*Your task*.
Could the entries below be reproduced exactly, with the images removed?

*Supplied data*.
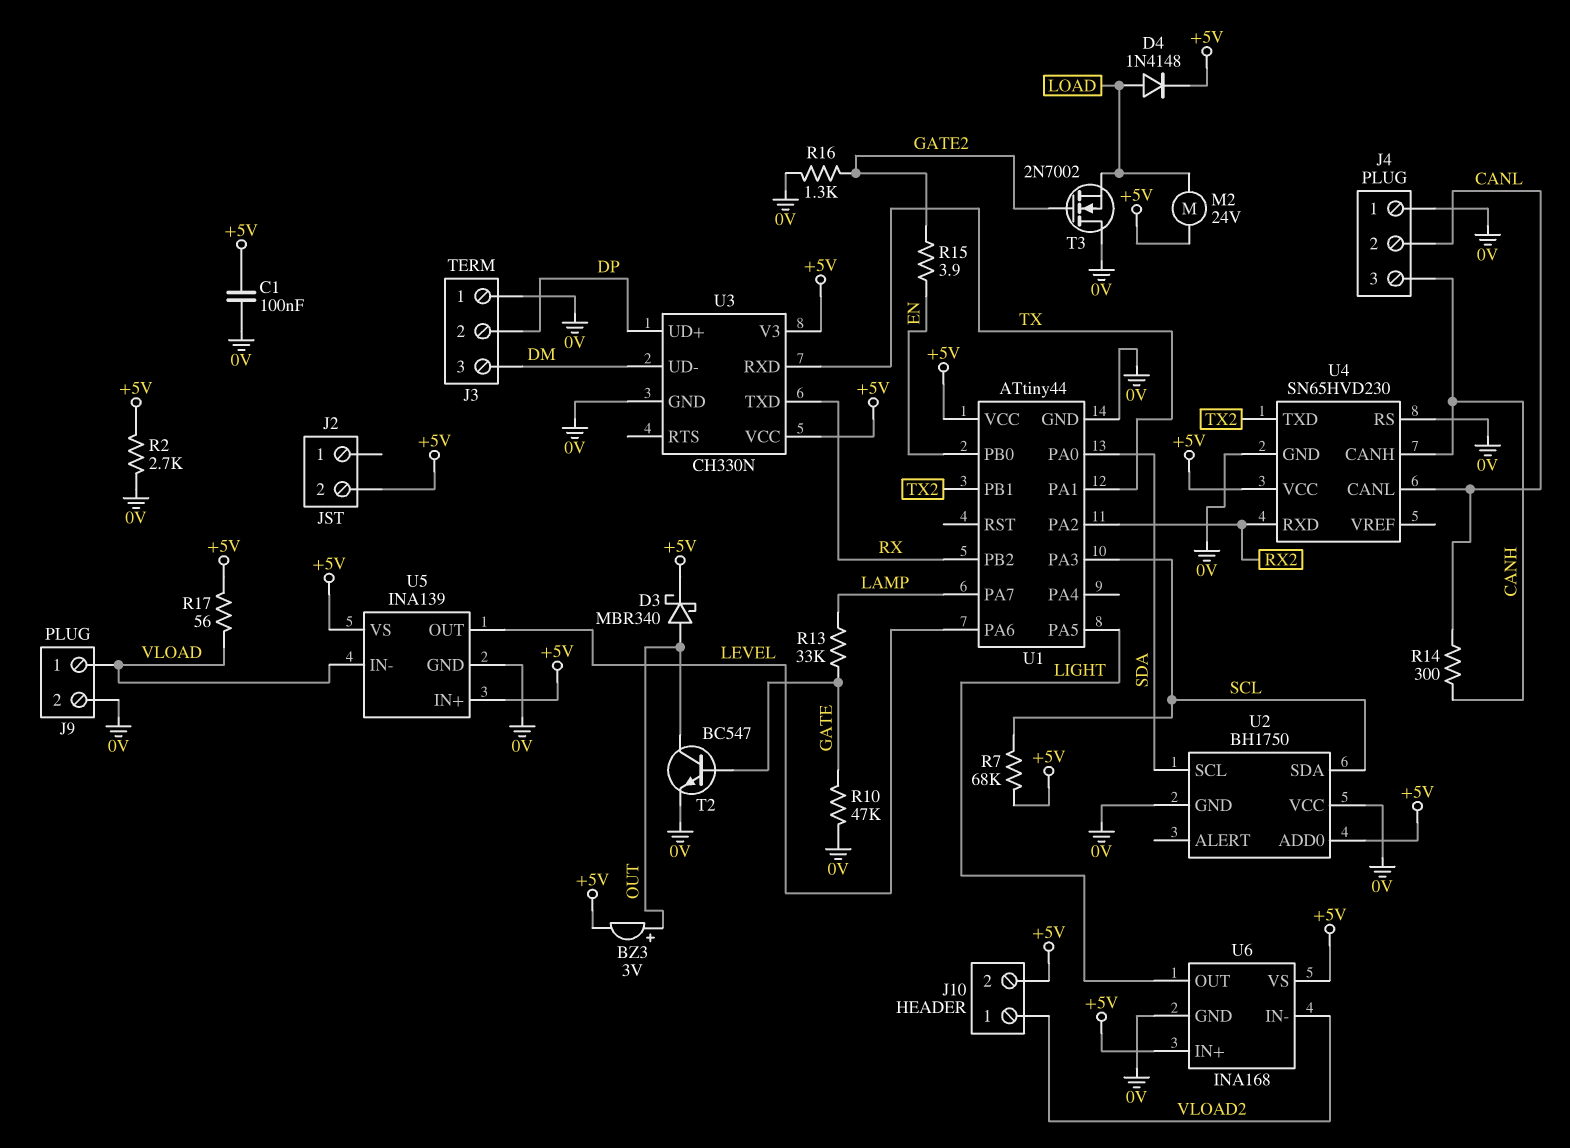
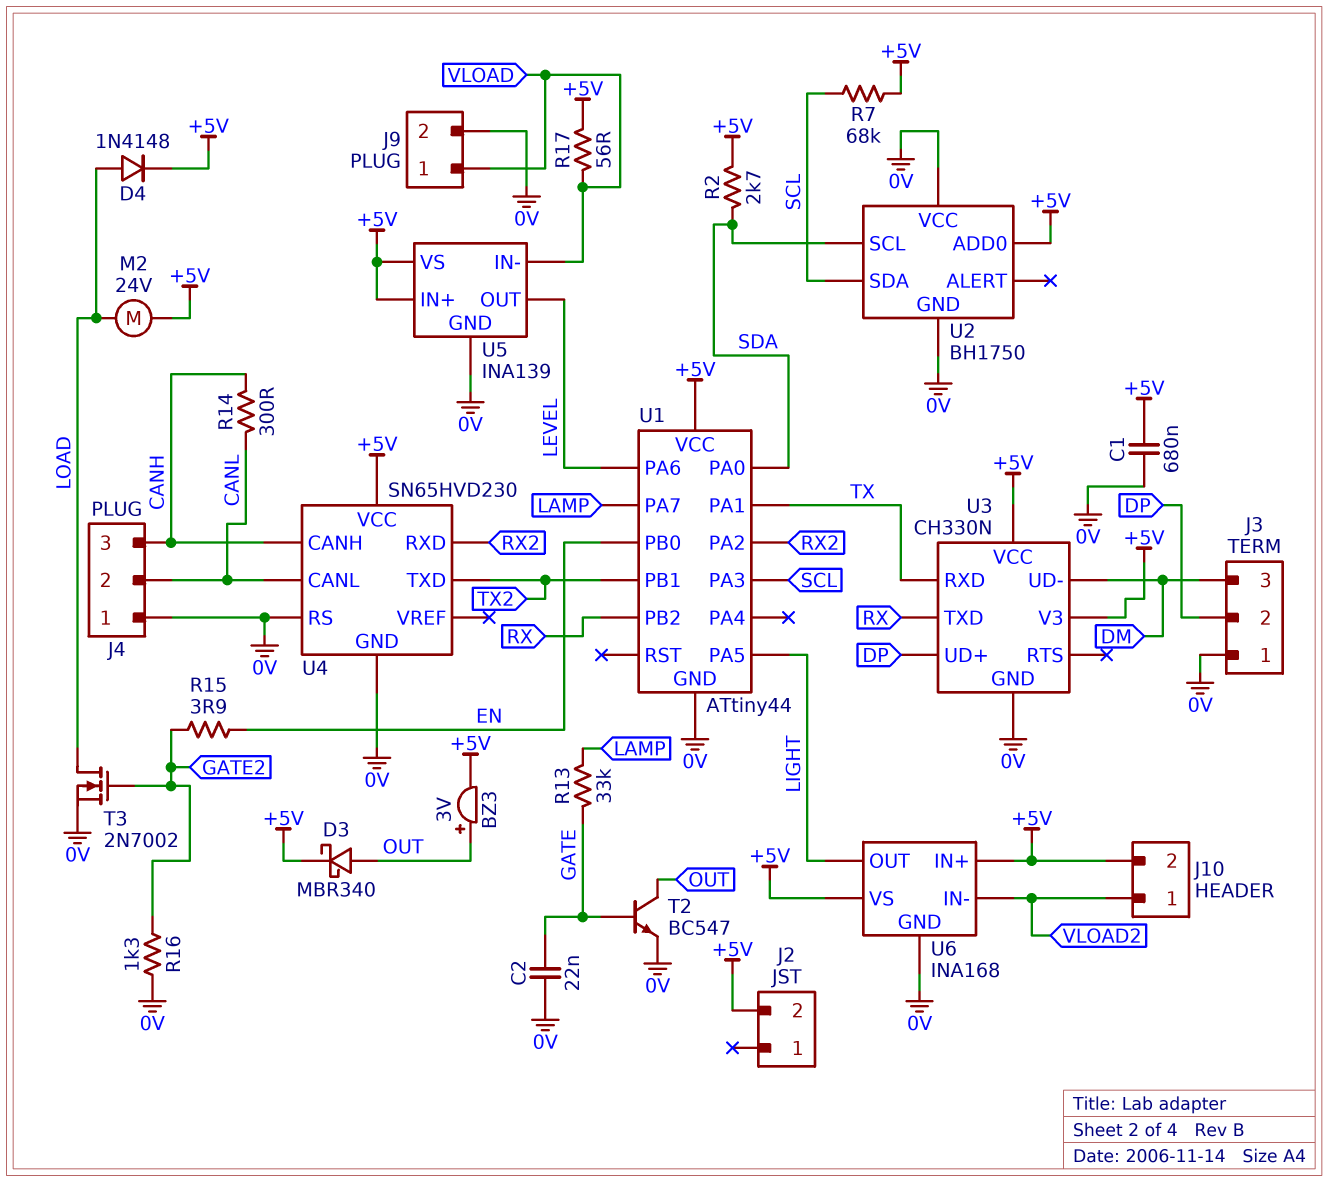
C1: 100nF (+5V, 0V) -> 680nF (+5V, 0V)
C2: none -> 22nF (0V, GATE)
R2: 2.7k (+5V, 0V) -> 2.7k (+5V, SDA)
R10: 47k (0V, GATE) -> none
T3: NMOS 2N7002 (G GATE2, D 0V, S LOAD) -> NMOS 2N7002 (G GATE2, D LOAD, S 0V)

*Output*.
C1: 100nF (+5V, 0V) -> 680nF (+5V, 0V)
C2: none -> 22nF (0V, GATE)
R2: 2.7k (+5V, 0V) -> 2.7k (+5V, SDA)
R10: 47k (0V, GATE) -> none
T3: NMOS 2N7002 (G GATE2, D 0V, S LOAD) -> NMOS 2N7002 (G GATE2, D LOAD, S 0V)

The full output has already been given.